Content starts

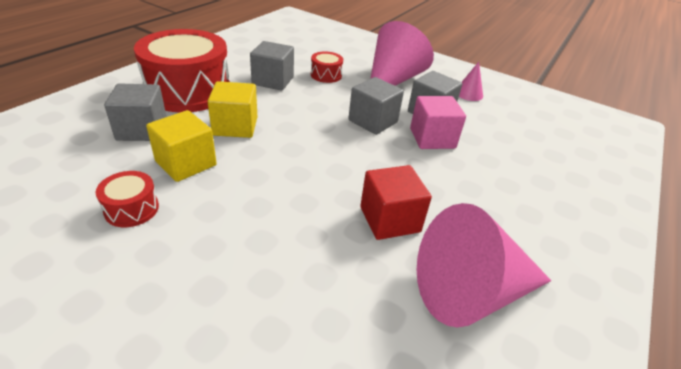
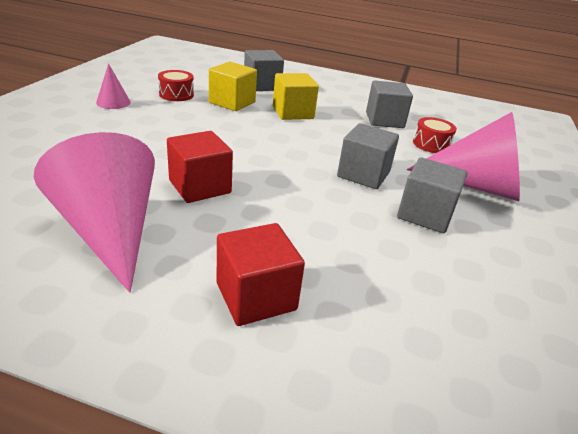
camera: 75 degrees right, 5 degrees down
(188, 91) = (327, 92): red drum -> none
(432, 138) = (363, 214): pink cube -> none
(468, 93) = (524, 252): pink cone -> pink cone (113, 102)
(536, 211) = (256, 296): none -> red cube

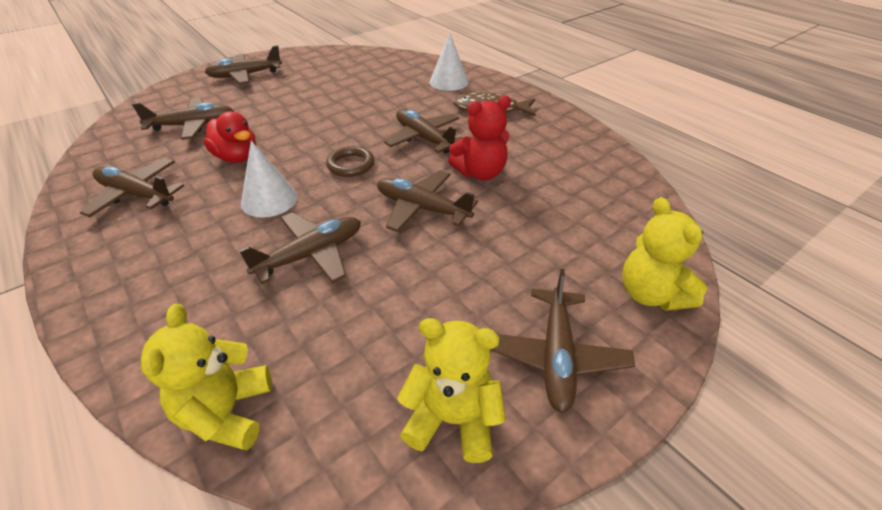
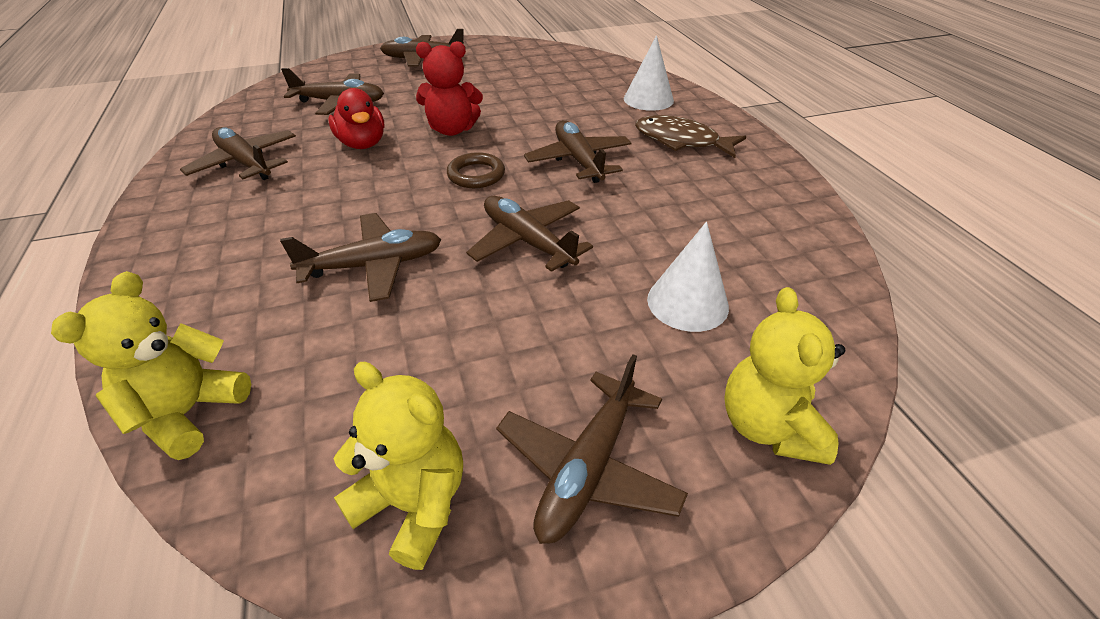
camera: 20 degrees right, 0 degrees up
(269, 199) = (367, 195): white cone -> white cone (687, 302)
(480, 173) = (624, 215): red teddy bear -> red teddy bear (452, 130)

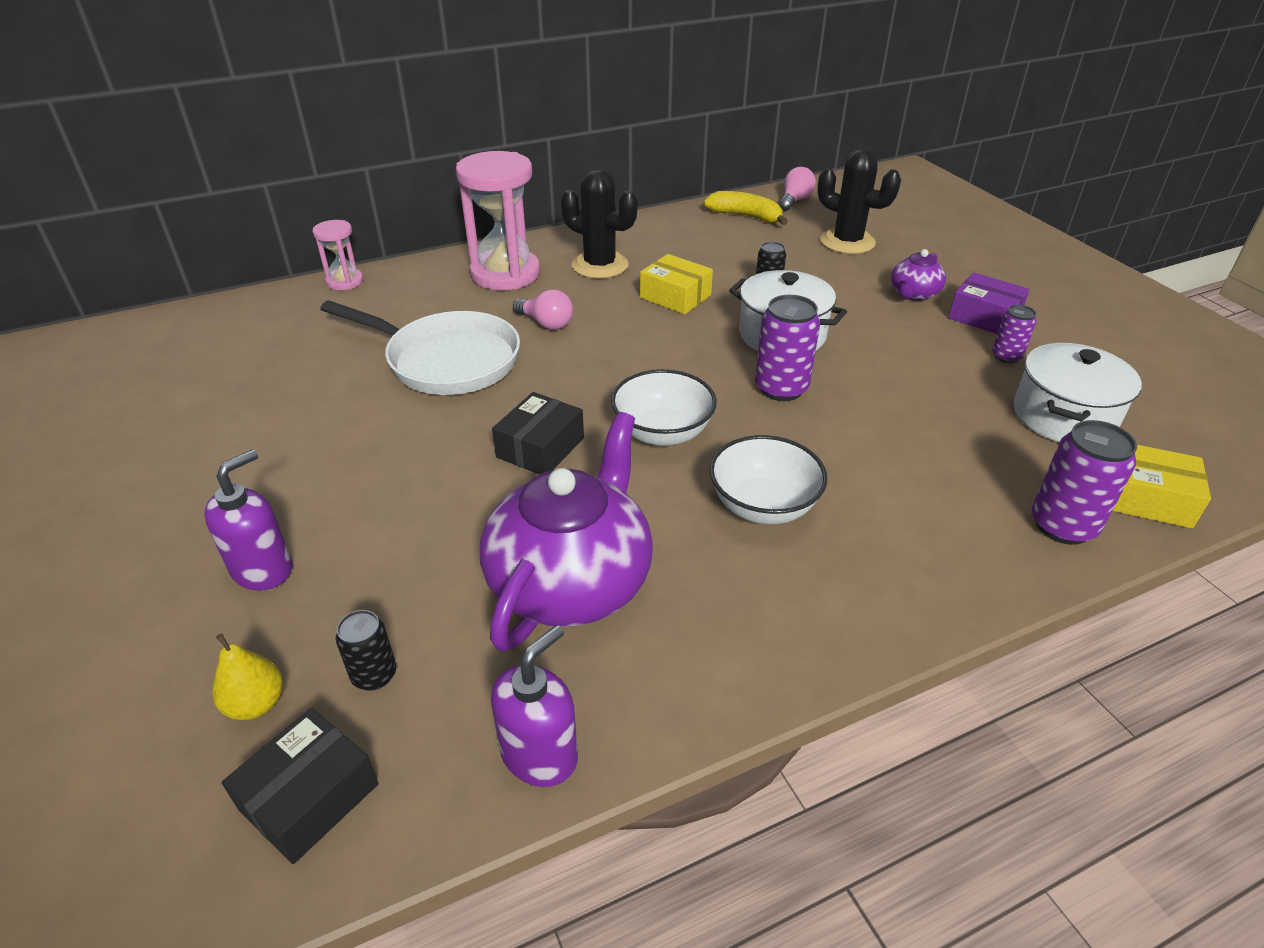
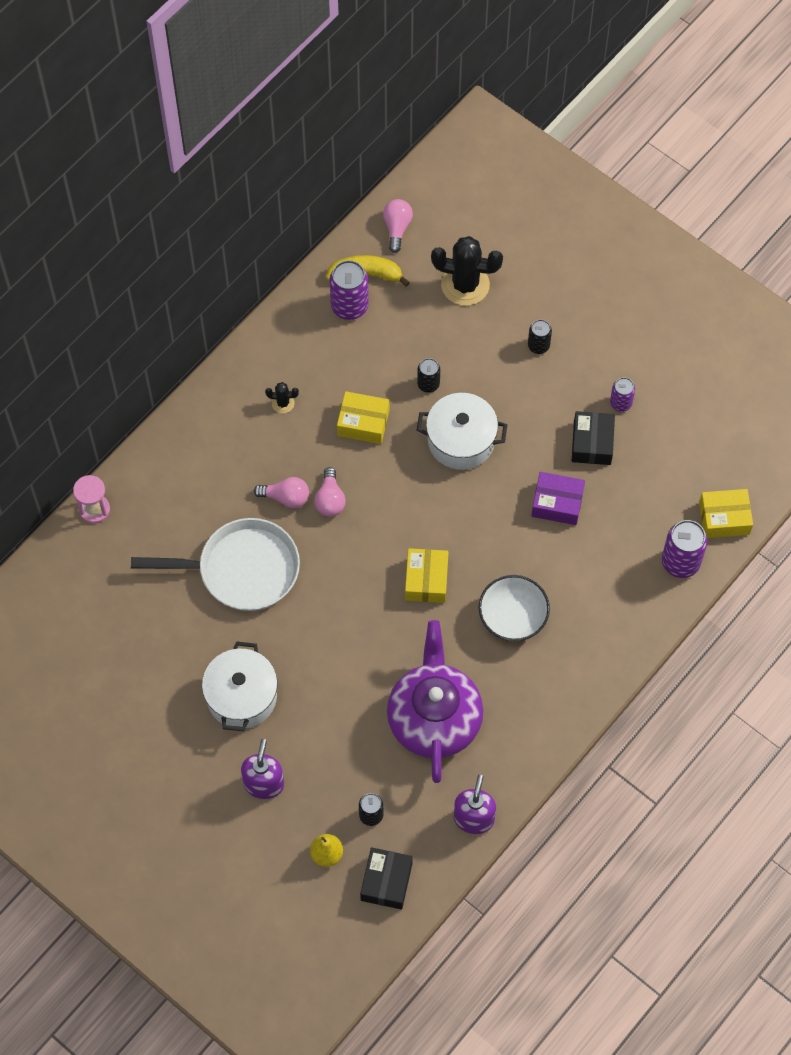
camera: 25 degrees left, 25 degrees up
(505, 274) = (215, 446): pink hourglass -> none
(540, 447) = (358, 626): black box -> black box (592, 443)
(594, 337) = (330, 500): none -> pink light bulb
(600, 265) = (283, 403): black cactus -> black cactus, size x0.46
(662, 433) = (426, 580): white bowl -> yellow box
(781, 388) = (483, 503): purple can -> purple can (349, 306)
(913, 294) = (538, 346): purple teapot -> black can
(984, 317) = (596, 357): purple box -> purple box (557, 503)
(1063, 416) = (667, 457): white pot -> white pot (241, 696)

Content ends

• Exercise prompt
Start at the line containing "(913, 294) = (538, 346): purple". Repeat it and each line after it, word for word, to the end of the records.

• Exercise output
(913, 294) = (538, 346): purple teapot -> black can
(984, 317) = (596, 357): purple box -> purple box (557, 503)
(1063, 416) = (667, 457): white pot -> white pot (241, 696)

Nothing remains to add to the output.